:: PROBLEM STATEMENT ::
Every line of the material must appear in the answer exactly as it does here.
= = = = = = =
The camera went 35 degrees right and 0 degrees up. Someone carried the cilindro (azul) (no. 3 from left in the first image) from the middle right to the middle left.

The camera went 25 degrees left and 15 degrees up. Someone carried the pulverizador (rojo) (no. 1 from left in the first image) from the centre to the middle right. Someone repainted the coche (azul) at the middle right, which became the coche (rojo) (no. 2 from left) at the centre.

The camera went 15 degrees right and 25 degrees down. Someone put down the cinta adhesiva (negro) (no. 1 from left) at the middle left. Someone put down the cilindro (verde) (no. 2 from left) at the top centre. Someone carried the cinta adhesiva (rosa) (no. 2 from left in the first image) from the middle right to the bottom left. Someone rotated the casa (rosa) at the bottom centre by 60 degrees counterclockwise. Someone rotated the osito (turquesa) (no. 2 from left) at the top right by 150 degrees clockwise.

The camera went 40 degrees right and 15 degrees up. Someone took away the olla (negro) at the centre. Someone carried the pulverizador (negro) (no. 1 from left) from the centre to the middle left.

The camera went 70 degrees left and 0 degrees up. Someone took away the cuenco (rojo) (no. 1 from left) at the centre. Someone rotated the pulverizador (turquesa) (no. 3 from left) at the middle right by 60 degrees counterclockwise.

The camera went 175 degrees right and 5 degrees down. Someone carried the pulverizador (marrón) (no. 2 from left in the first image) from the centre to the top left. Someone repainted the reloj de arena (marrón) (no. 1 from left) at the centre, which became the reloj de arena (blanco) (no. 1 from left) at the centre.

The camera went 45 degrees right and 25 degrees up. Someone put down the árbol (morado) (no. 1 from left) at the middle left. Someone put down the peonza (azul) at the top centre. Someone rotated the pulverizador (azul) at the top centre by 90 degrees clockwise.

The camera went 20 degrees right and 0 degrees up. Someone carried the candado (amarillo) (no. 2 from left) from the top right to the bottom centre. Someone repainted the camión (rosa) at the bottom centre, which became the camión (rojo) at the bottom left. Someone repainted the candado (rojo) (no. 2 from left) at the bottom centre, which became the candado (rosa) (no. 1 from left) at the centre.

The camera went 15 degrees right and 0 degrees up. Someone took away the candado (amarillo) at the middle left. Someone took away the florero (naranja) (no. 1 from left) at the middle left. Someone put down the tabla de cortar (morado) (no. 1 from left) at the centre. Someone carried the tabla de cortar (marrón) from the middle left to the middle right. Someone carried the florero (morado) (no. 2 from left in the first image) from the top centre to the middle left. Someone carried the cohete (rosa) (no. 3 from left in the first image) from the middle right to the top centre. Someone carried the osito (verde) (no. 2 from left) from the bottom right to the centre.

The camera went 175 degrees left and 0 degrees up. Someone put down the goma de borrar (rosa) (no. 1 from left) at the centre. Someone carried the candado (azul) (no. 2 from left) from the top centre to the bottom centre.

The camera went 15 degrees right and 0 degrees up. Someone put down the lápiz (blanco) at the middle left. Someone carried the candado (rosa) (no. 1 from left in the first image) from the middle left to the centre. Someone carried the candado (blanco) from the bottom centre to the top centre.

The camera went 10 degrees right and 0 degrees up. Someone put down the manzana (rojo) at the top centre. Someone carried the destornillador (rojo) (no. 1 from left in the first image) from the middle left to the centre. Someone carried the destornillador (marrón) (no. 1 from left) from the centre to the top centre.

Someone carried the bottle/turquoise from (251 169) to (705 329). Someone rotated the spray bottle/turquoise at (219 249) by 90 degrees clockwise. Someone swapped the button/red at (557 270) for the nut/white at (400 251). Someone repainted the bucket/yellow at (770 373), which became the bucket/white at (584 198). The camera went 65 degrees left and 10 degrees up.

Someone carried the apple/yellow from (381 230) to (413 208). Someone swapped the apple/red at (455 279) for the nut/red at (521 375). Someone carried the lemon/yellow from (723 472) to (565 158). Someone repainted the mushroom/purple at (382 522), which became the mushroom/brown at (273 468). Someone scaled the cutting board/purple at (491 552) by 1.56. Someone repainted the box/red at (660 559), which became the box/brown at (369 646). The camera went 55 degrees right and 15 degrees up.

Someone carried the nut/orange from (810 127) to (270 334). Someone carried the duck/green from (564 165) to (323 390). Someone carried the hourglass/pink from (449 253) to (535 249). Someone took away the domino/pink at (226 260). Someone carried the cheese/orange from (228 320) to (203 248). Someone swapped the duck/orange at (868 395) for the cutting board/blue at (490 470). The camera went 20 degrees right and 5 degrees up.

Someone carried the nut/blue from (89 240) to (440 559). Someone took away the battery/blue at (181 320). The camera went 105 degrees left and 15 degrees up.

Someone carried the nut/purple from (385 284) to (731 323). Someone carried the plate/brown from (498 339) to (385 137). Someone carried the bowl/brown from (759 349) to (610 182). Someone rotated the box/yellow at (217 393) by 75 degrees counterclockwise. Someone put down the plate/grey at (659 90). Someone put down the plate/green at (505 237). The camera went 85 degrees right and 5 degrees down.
= = = = = = =
:: TASK RESULT ::
The camera went 35 degrees right and 0 degrees up. Someone carried the cilindro (azul) (no. 3 from left in the first image) from the middle right to the middle left.

The camera went 25 degrees left and 15 degrees up. Someone carried the pulverizador (rojo) (no. 1 from left in the first image) from the centre to the middle right. Someone repainted the coche (azul) at the middle right, which became the coche (rojo) (no. 2 from left) at the centre.

The camera went 15 degrees right and 25 degrees down. Someone put down the cinta adhesiva (negro) (no. 1 from left) at the middle left. Someone put down the cilindro (verde) (no. 2 from left) at the top centre. Someone carried the cinta adhesiva (rosa) (no. 2 from left in the first image) from the middle right to the bottom left. Someone rotated the casa (rosa) at the bottom centre by 60 degrees counterclockwise. Someone rotated the osito (turquesa) (no. 2 from left) at the top right by 150 degrees clockwise.

The camera went 40 degrees right and 15 degrees up. Someone took away the olla (negro) at the centre. Someone carried the pulverizador (negro) (no. 1 from left) from the centre to the middle left.

The camera went 70 degrees left and 0 degrees up. Someone took away the cuenco (rojo) (no. 1 from left) at the centre. Someone rotated the pulverizador (turquesa) (no. 3 from left) at the middle right by 60 degrees counterclockwise.

The camera went 175 degrees right and 5 degrees down. Someone carried the pulverizador (marrón) (no. 2 from left in the first image) from the centre to the top left. Someone repainted the reloj de arena (marrón) (no. 1 from left) at the centre, which became the reloj de arena (blanco) (no. 1 from left) at the centre.

The camera went 45 degrees right and 25 degrees up. Someone put down the árbol (morado) (no. 1 from left) at the middle left. Someone put down the peonza (azul) at the top centre. Someone rotated the pulverizador (azul) at the top centre by 90 degrees clockwise.

The camera went 20 degrees right and 0 degrees up. Someone carried the candado (amarillo) (no. 2 from left) from the top right to the bottom centre. Someone repainted the camión (rosa) at the bottom centre, which became the camión (rojo) at the bottom left. Someone repainted the candado (rojo) (no. 2 from left) at the bottom centre, which became the candado (rosa) (no. 1 from left) at the centre.

The camera went 15 degrees right and 0 degrees up. Someone took away the candado (amarillo) at the middle left. Someone took away the florero (naranja) (no. 1 from left) at the middle left. Someone put down the tabla de cortar (morado) (no. 1 from left) at the centre. Someone carried the tabla de cortar (marrón) from the middle left to the middle right. Someone carried the florero (morado) (no. 2 from left in the first image) from the top centre to the middle left. Someone carried the cohete (rosa) (no. 3 from left in the first image) from the middle right to the top centre. Someone carried the osito (verde) (no. 2 from left) from the bottom right to the centre.

The camera went 175 degrees left and 0 degrees up. Someone put down the goma de borrar (rosa) (no. 1 from left) at the centre. Someone carried the candado (azul) (no. 2 from left) from the top centre to the bottom centre.

The camera went 15 degrees right and 0 degrees up. Someone put down the lápiz (blanco) at the middle left. Someone carried the candado (rosa) (no. 1 from left in the first image) from the middle left to the centre. Someone carried the candado (blanco) from the bottom centre to the top centre.

The camera went 10 degrees right and 0 degrees up. Someone put down the manzana (rojo) at the top centre. Someone carried the destornillador (rojo) (no. 1 from left in the first image) from the middle left to the centre. Someone carried the destornillador (marrón) (no. 1 from left) from the centre to the top centre.

Someone carried the bottle/turquoise from (251 169) to (705 329). Someone rotated the spray bottle/turquoise at (219 249) by 90 degrees clockwise. Someone swapped the button/red at (557 270) for the nut/white at (400 251). Someone repainted the bucket/yellow at (770 373), which became the bucket/white at (584 198). The camera went 65 degrees left and 10 degrees up.

Someone carried the apple/yellow from (381 230) to (413 208). Someone swapped the apple/red at (455 279) for the nut/red at (521 375). Someone carried the lemon/yellow from (723 472) to (565 158). Someone repainted the mushroom/purple at (382 522), which became the mushroom/brown at (273 468). Someone scaled the cutting board/purple at (491 552) by 1.56. Someone repainted the box/red at (660 559), which became the box/brown at (369 646). The camera went 55 degrees right and 15 degrees up.

Someone carried the nut/orange from (810 127) to (270 334). Someone carried the duck/green from (564 165) to (323 390). Someone carried the hourglass/pink from (449 253) to (535 249). Someone took away the domino/pink at (226 260). Someone carried the cheese/orange from (228 320) to (203 248). Someone swapped the duck/orange at (868 395) for the cutting board/blue at (490 470). The camera went 20 degrees right and 5 degrees up.

Someone carried the nut/blue from (89 240) to (440 559). Someone took away the battery/blue at (181 320). The camera went 105 degrees left and 15 degrees up.

Someone carried the nut/purple from (385 284) to (731 323). Someone carried the plate/brown from (498 339) to (385 137). Someone carried the bowl/brown from (759 349) to (610 182). Someone rotated the box/yellow at (217 393) by 75 degrees counterclockwise. Someone put down the plate/grey at (659 90). Someone put down the plate/green at (505 237). The camera went 85 degrees right and 5 degrees down.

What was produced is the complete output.